Task objective >>
The response must consist of the lines below from the one with "FAN3 pin SIG: RX -> 7" through the one with "DRIVER3 pin IN1: A3 -> 16", exactly as they appear and with both ends kept.

Dataset entries
################

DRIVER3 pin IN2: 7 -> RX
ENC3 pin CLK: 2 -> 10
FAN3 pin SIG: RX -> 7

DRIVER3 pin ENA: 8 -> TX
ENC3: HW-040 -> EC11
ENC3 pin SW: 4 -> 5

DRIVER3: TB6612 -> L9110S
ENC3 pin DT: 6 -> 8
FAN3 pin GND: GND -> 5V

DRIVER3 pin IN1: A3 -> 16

################

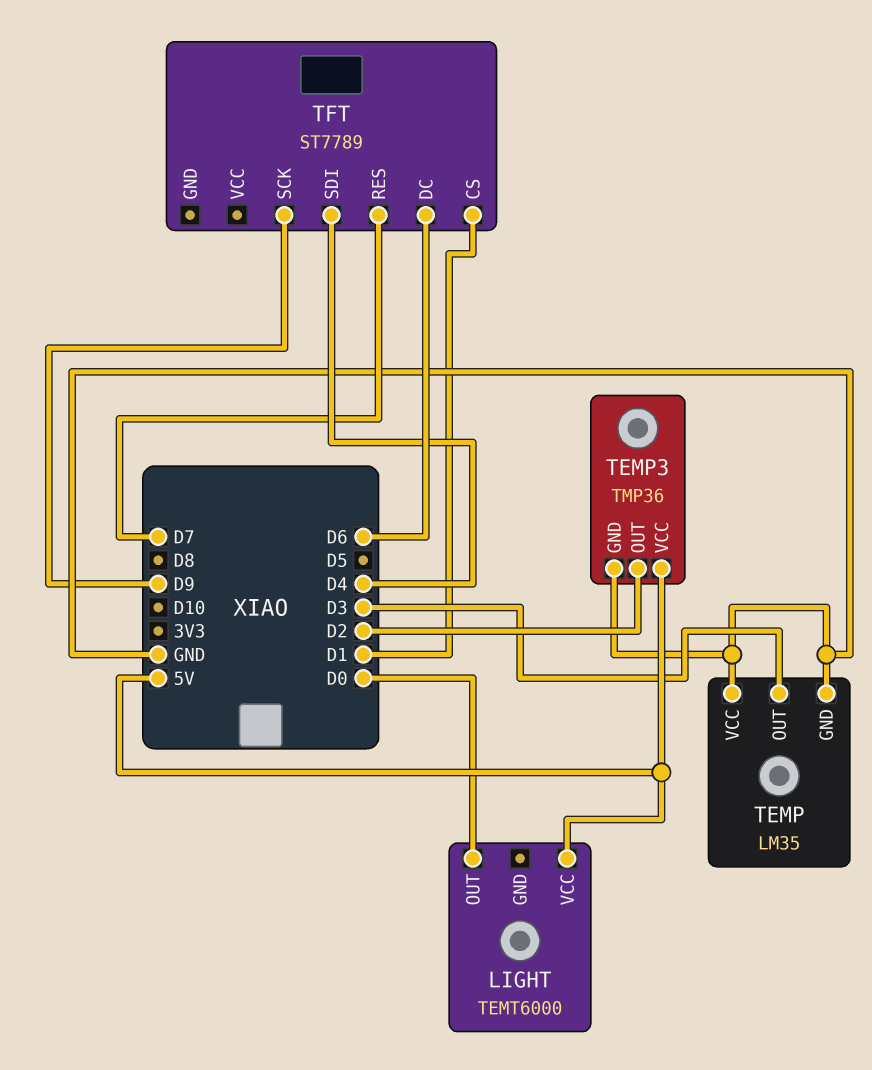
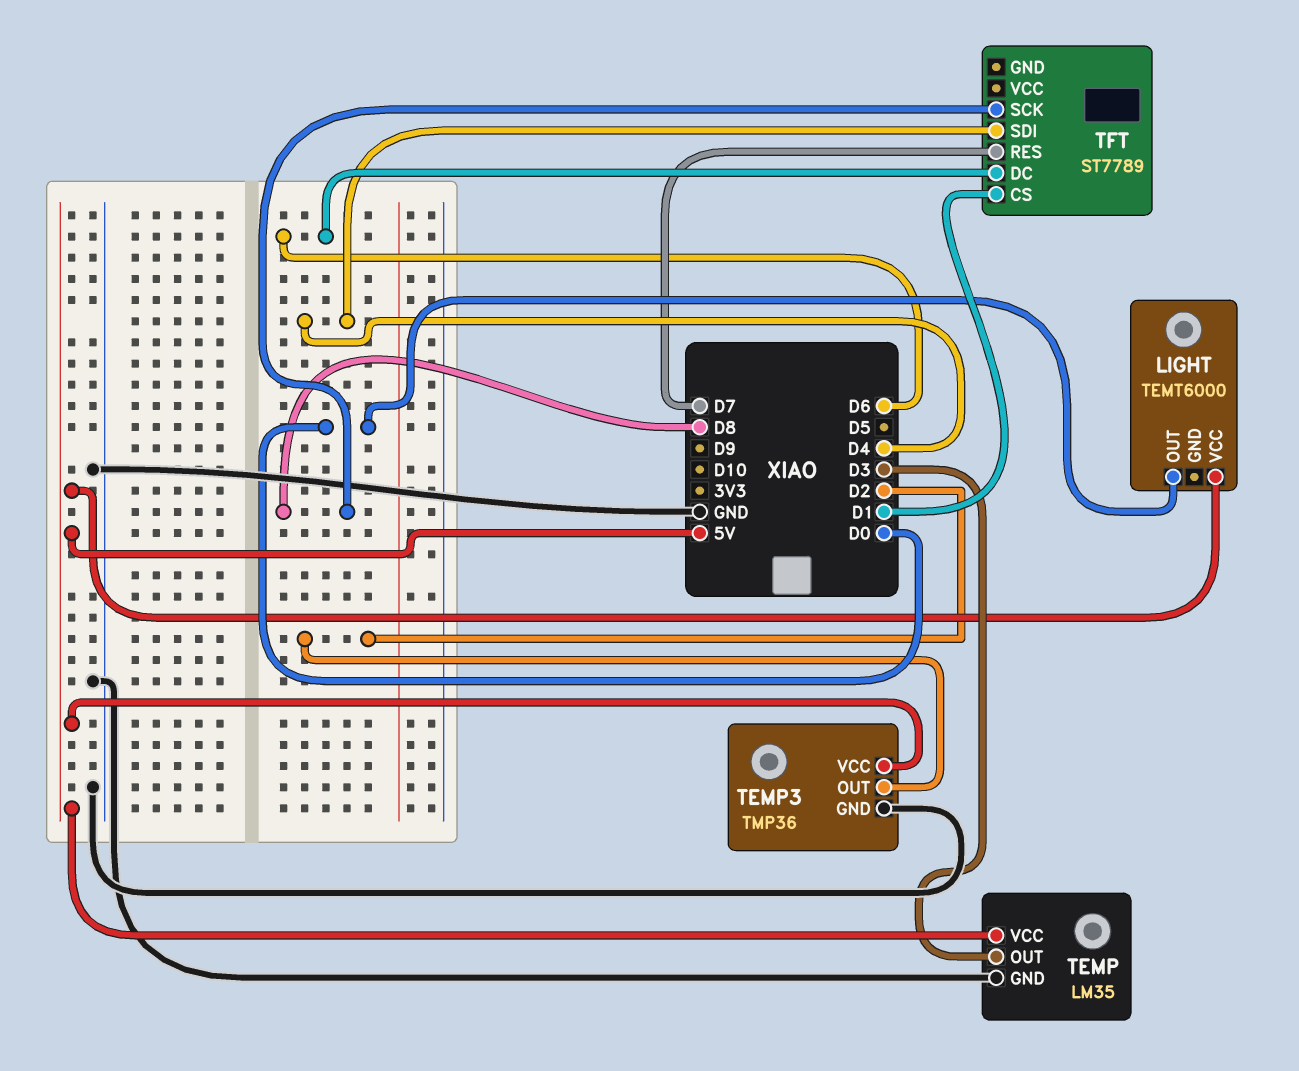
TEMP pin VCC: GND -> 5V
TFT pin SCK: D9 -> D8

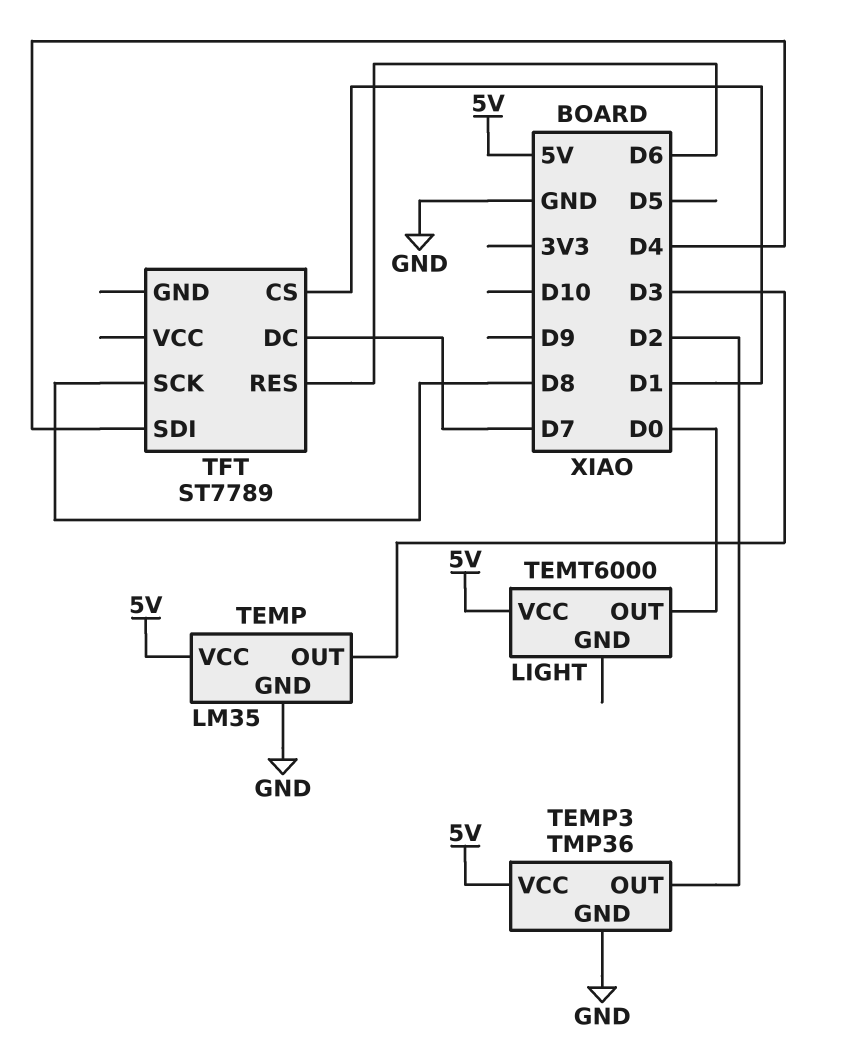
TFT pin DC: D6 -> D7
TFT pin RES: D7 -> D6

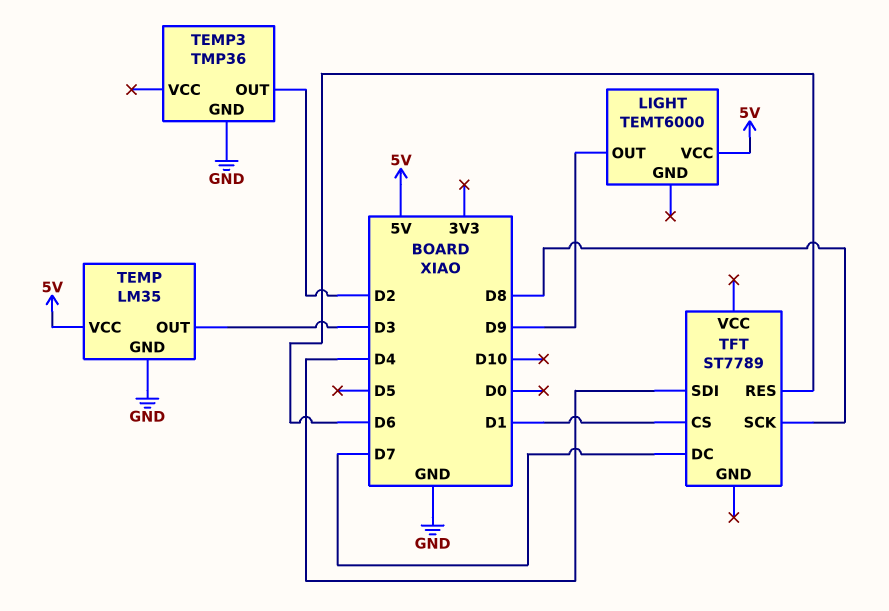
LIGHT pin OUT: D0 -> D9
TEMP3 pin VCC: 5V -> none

################

Solution to this problem >>
FAN3 pin SIG: RX -> 7

DRIVER3 pin ENA: 8 -> TX
ENC3: HW-040 -> EC11
ENC3 pin SW: 4 -> 5

DRIVER3: TB6612 -> L9110S
ENC3 pin DT: 6 -> 8
FAN3 pin GND: GND -> 5V

DRIVER3 pin IN1: A3 -> 16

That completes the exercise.